◆ Work to complete: The needed output is the run of lines below from the one containing "camera: 55 degrees right, 30 degrees down" through the one containing "(441, 286) = (253, 162): red", copied exactly and free of pictures.

--- Recorded information Enclosed Below ---

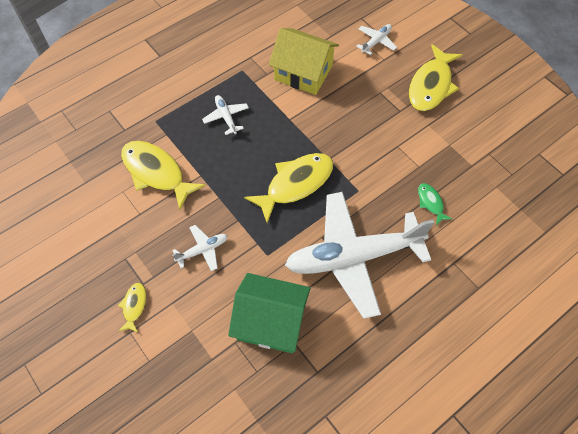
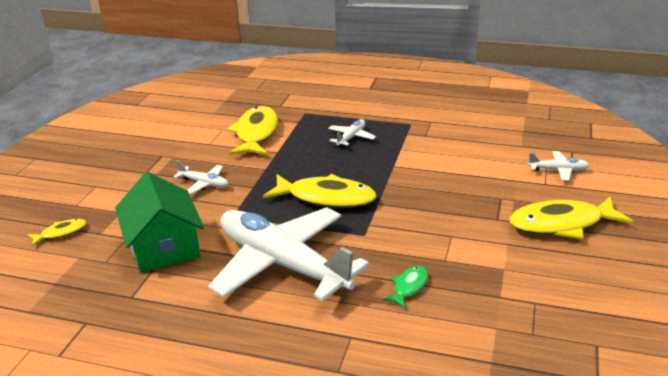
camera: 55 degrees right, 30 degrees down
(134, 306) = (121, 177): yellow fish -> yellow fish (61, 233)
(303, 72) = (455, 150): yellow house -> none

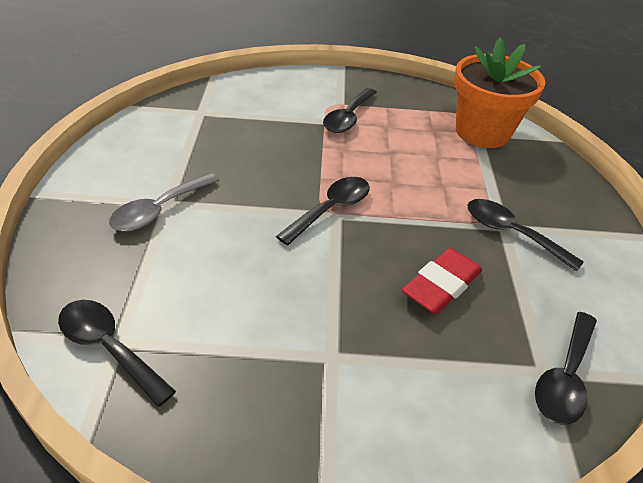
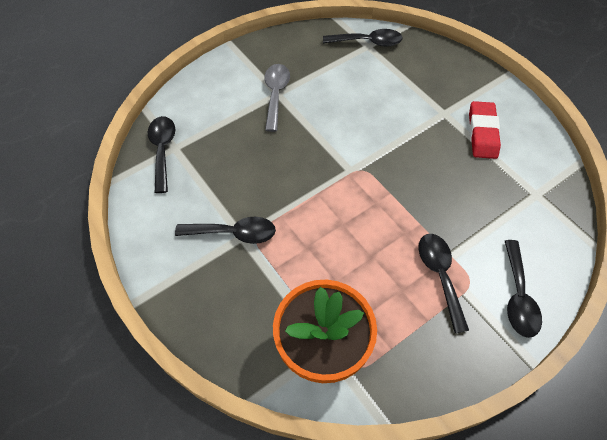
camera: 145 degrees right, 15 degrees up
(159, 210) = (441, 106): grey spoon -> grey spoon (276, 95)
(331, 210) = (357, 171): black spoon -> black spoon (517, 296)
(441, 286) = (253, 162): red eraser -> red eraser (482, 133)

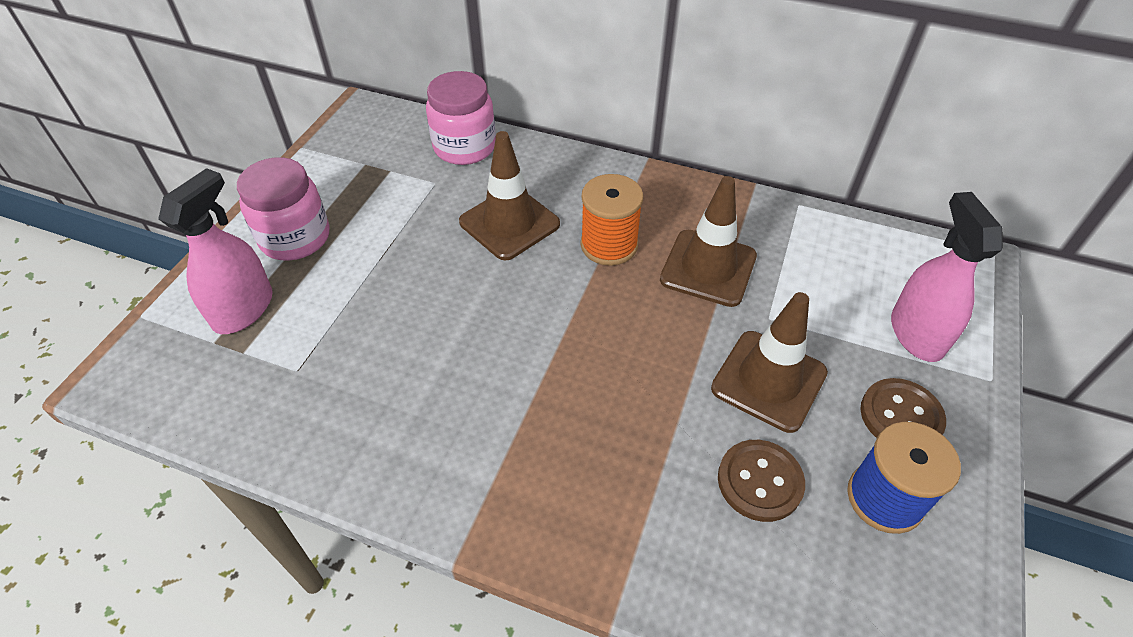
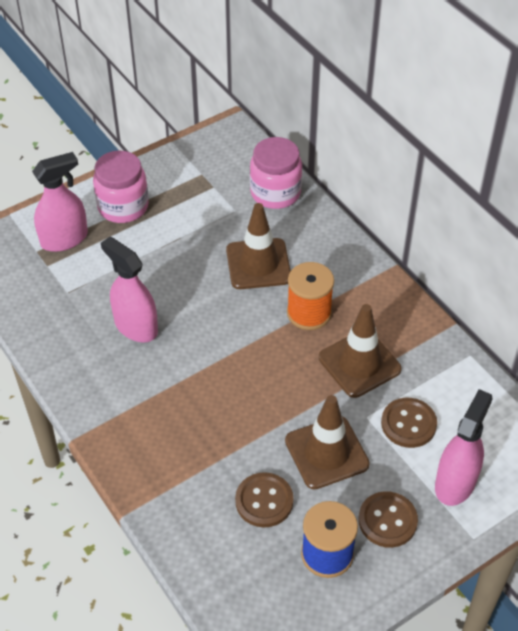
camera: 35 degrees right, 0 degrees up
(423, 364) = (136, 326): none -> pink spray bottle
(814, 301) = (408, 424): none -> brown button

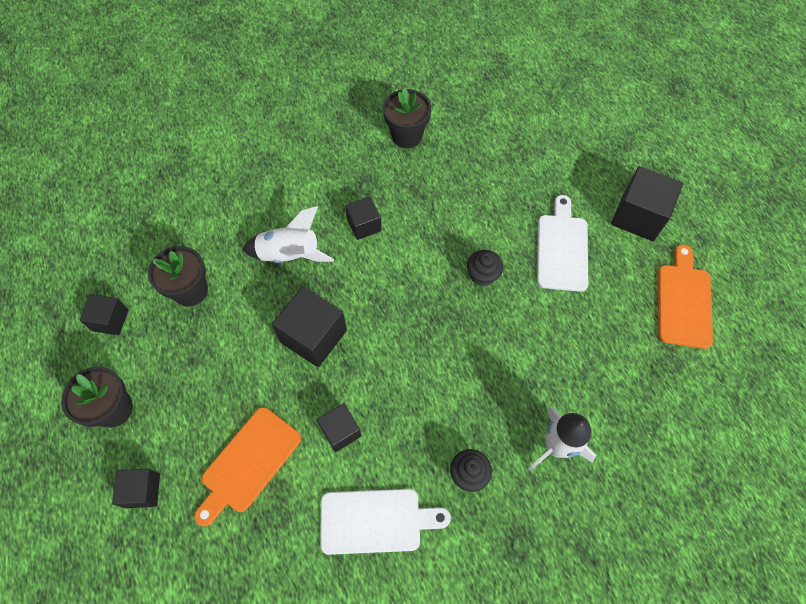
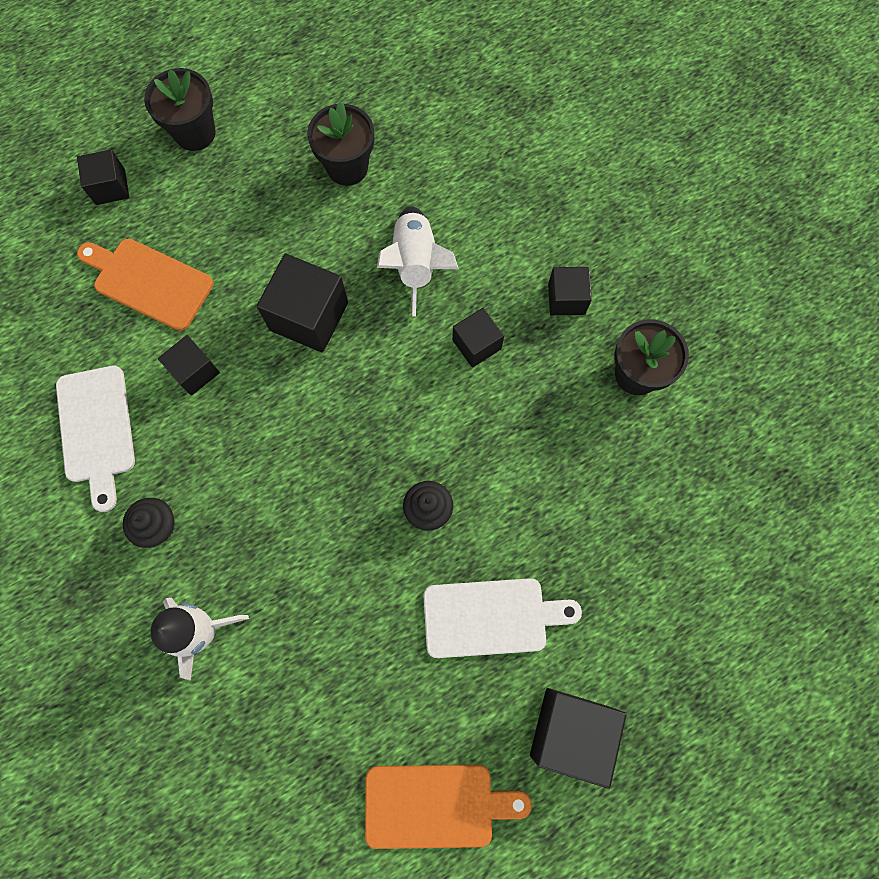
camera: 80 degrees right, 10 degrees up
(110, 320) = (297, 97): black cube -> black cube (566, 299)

--- End of Enclosed Recorded information ---
--- Recorded information Enclosed Below ---

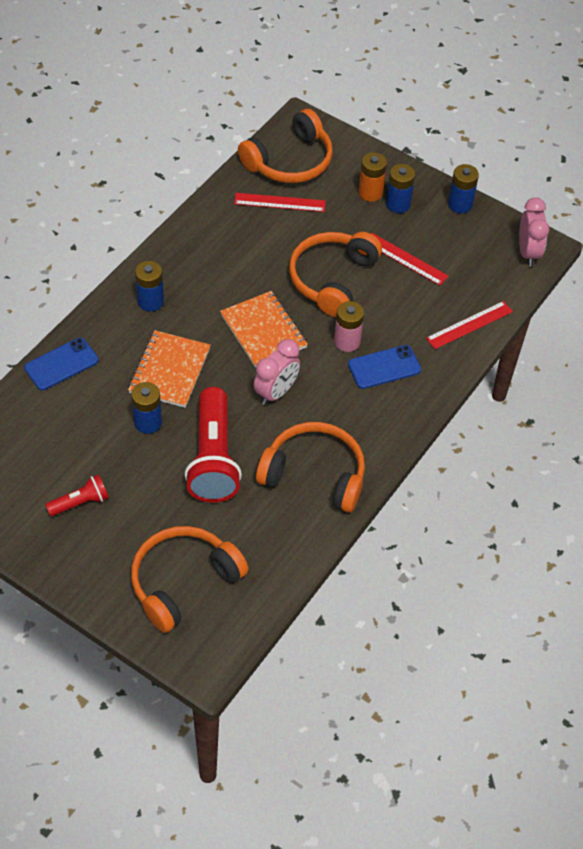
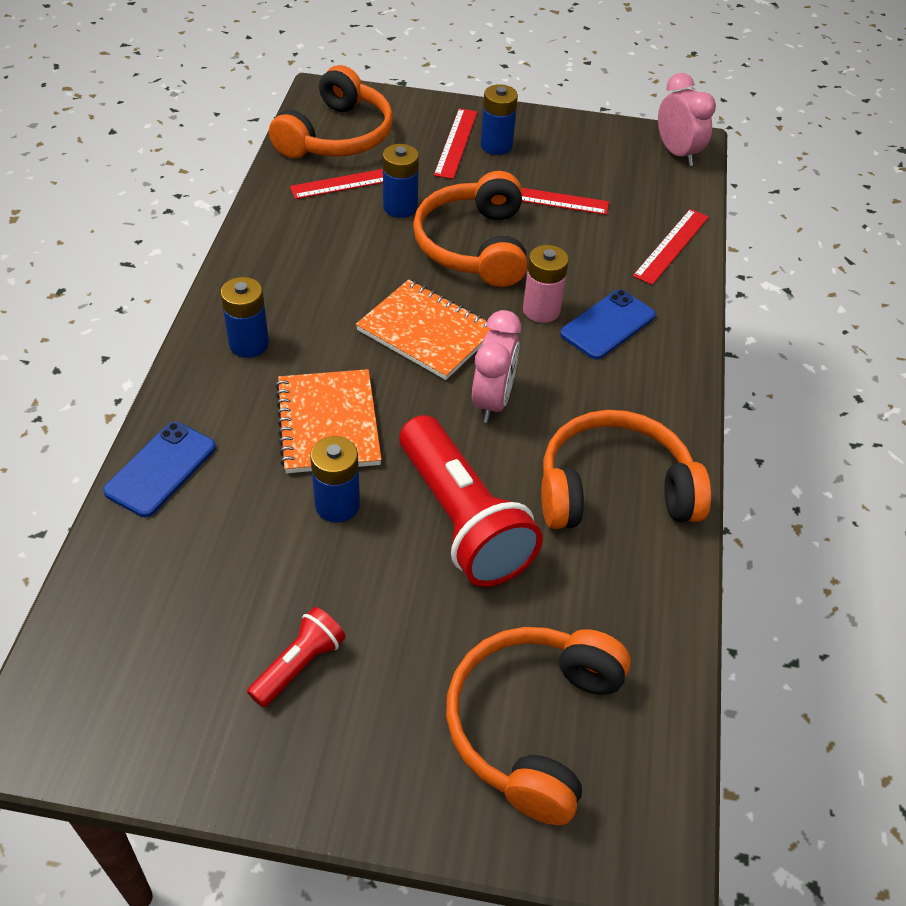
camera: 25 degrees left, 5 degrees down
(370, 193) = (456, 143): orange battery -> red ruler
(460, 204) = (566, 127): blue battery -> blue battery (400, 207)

--- End of Enclosed Recorded information ---

◆ Problem solution:
camera: 55 degrees right, 30 degrees down
(134, 306) = (121, 177): yellow fish -> yellow fish (61, 233)
(303, 72) = (455, 150): yellow house -> none

camera: 145 degrees right, 15 degrees up
(159, 210) = (441, 106): grey spoon -> grey spoon (276, 95)
(331, 210) = (357, 171): black spoon -> black spoon (517, 296)
(441, 286) = (253, 162): red eraser -> red eraser (482, 133)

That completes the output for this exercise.